## WHAT TO DO
The response must contain every line below in which "minus" appears.

## DATA RECORDS
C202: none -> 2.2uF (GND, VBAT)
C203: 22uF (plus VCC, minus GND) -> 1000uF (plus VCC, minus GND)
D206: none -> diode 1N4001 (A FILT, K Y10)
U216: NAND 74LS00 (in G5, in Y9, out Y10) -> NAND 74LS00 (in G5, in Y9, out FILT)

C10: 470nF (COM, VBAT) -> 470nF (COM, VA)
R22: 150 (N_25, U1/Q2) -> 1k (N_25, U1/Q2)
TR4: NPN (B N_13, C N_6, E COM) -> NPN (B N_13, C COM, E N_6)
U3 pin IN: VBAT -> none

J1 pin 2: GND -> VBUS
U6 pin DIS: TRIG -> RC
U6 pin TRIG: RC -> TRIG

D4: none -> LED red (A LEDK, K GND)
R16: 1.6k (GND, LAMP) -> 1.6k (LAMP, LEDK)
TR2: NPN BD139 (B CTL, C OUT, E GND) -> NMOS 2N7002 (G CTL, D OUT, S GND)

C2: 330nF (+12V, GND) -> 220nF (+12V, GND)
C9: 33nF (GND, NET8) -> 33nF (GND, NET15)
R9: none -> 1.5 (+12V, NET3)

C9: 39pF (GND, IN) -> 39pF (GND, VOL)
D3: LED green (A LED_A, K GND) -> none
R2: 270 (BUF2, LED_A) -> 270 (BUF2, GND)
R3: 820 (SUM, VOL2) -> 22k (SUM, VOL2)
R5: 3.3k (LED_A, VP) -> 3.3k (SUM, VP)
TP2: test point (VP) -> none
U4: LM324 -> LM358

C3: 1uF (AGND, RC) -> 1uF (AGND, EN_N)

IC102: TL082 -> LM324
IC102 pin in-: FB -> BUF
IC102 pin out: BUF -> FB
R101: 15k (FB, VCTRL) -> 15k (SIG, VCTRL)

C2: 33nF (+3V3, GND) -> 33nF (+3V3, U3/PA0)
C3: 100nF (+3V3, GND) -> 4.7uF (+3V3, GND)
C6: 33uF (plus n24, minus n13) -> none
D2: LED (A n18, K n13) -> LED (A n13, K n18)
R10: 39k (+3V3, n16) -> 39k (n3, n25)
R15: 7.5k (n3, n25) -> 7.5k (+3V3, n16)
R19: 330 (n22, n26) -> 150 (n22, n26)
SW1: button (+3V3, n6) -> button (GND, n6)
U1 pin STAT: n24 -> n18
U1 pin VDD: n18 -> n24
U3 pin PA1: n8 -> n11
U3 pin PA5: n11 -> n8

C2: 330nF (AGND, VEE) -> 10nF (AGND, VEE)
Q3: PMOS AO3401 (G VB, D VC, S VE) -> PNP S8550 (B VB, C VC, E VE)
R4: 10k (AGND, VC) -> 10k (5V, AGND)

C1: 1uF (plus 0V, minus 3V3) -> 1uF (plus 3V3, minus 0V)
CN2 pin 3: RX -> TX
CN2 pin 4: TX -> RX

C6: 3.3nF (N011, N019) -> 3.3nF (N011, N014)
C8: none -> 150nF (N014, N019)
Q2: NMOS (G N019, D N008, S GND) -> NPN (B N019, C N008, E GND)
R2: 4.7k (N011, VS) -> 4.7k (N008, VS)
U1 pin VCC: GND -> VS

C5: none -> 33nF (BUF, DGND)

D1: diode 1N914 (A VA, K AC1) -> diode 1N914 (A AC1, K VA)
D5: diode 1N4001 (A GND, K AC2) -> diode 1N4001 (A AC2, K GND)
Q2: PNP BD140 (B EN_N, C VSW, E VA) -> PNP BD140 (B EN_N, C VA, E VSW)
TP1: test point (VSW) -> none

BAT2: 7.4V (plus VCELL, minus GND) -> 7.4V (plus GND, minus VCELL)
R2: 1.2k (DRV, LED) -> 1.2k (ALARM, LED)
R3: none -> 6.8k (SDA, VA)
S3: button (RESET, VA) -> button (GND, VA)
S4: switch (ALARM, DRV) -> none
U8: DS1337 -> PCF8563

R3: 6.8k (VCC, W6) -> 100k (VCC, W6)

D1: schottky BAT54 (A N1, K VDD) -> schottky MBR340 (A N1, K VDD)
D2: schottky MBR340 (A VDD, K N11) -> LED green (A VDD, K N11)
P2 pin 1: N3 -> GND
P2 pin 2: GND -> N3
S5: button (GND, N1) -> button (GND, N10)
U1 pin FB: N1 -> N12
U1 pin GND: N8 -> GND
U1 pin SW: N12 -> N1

## RESULT OF THIS TASK
C203: 22uF (plus VCC, minus GND) -> 1000uF (plus VCC, minus GND)
C6: 33uF (plus n24, minus n13) -> none
C1: 1uF (plus 0V, minus 3V3) -> 1uF (plus 3V3, minus 0V)
BAT2: 7.4V (plus VCELL, minus GND) -> 7.4V (plus GND, minus VCELL)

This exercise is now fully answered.